- **Assignment**
In the data below, find the line with "relocated,Glühbirne [weiß],[357 152" and output it along with every later line, exactly, but not the pictures.

Top of Materials provided

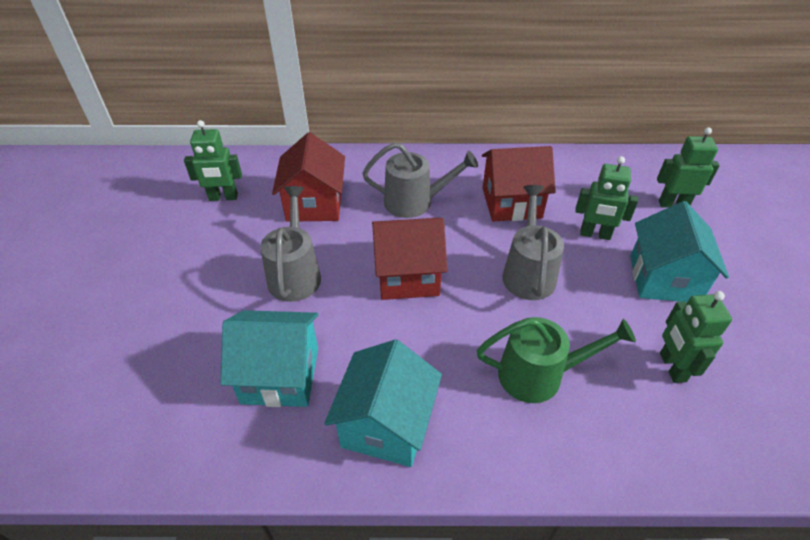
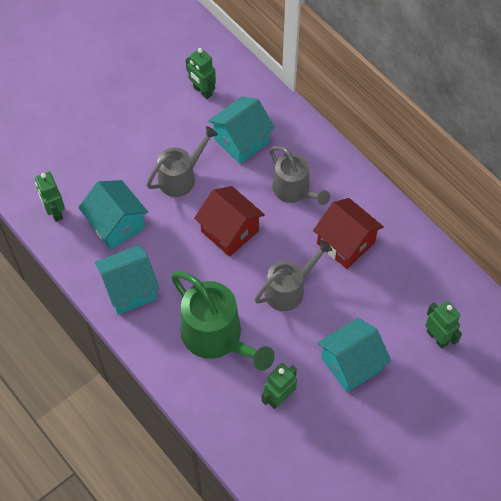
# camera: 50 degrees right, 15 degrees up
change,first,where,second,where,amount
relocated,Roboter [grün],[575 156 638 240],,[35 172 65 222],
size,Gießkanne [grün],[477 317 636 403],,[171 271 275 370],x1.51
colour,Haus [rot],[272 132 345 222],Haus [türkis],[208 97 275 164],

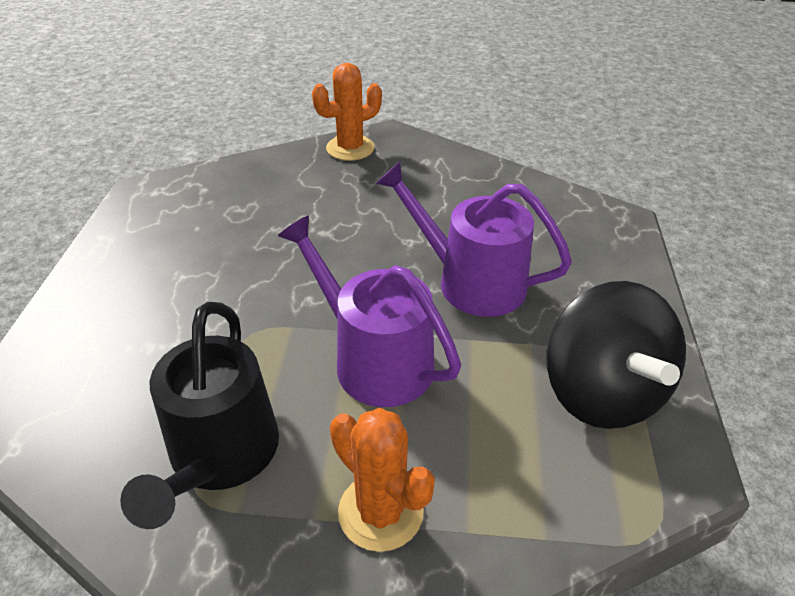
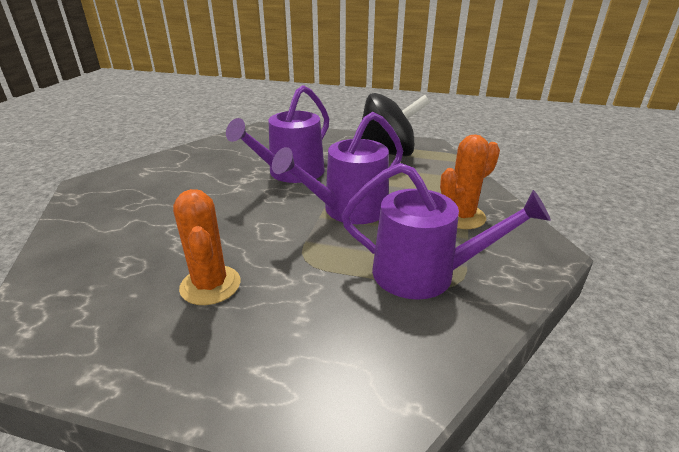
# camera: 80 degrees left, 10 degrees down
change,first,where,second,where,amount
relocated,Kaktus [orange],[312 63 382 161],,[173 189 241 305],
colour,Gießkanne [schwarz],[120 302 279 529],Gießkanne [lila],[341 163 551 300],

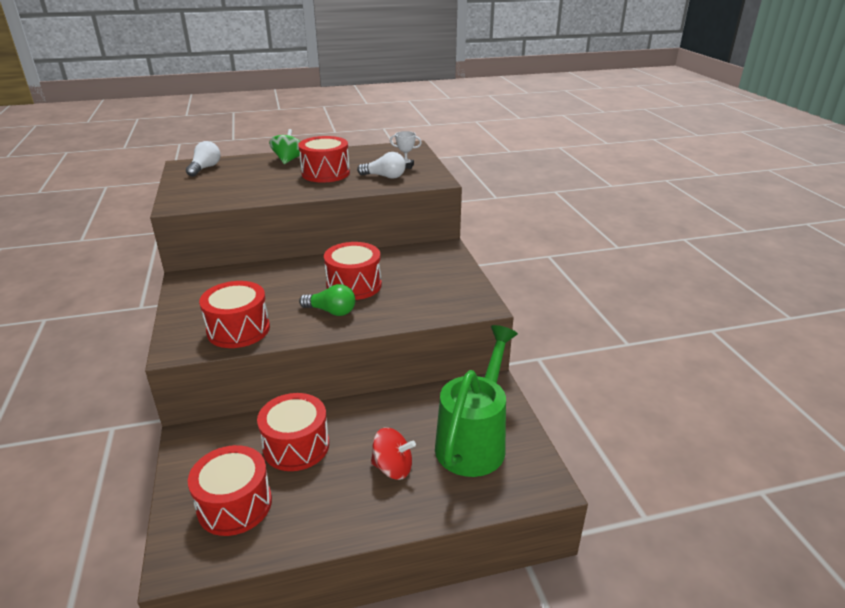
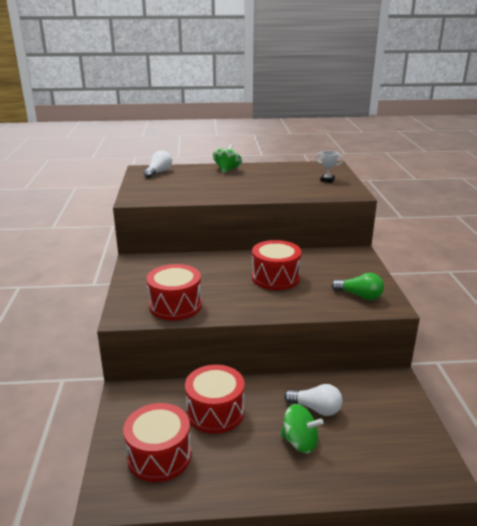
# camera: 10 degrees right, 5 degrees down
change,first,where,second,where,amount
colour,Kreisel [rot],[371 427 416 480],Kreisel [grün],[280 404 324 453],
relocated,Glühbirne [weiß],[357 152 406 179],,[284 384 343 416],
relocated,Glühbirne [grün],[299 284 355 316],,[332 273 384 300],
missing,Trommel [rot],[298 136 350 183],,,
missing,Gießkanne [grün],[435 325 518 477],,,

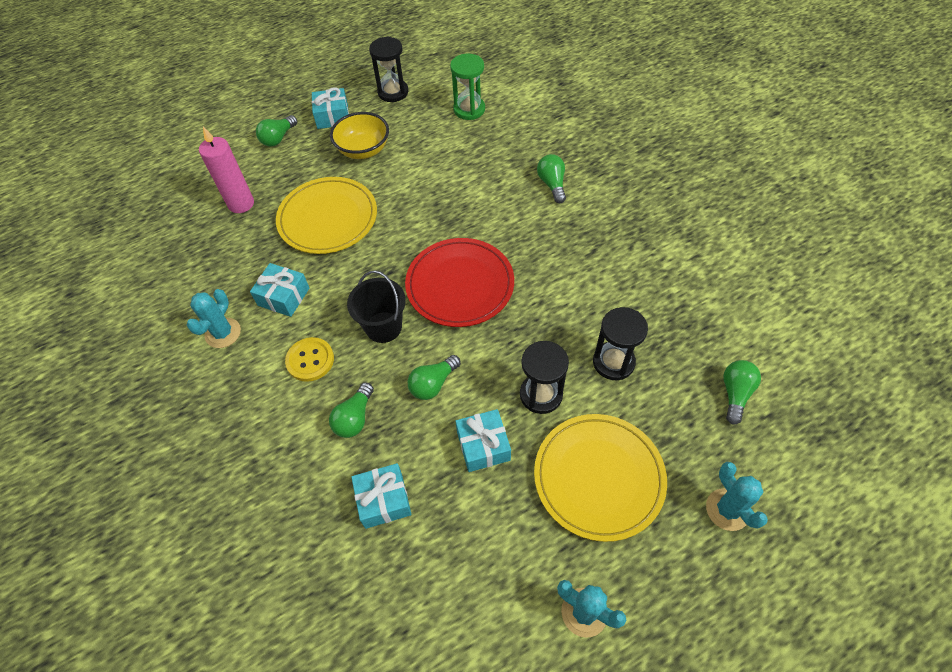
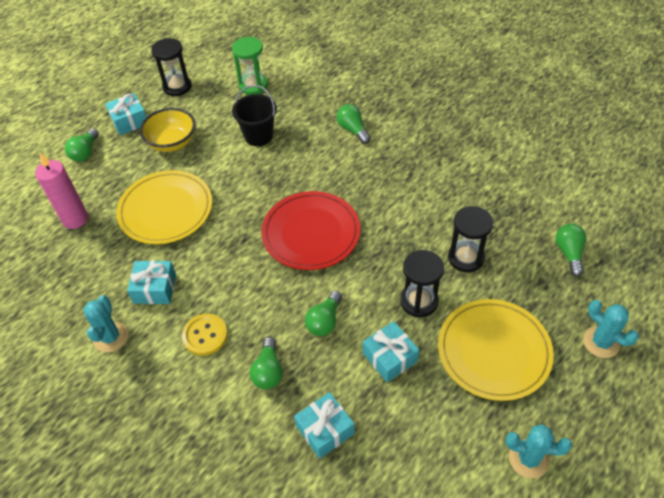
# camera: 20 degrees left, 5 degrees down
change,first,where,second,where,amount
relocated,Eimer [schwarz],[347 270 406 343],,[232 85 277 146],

Bottom of Materials provided

- **The answer**
relocated,Glühbirne [weiß],[357 152 406 179],,[284 384 343 416],
relocated,Glühbirne [grün],[299 284 355 316],,[332 273 384 300],
missing,Trommel [rot],[298 136 350 183],,,
missing,Gießkanne [grün],[435 325 518 477],,,

# camera: 20 degrees left, 5 degrees down
change,first,where,second,where,amount
relocated,Eimer [schwarz],[347 270 406 343],,[232 85 277 146],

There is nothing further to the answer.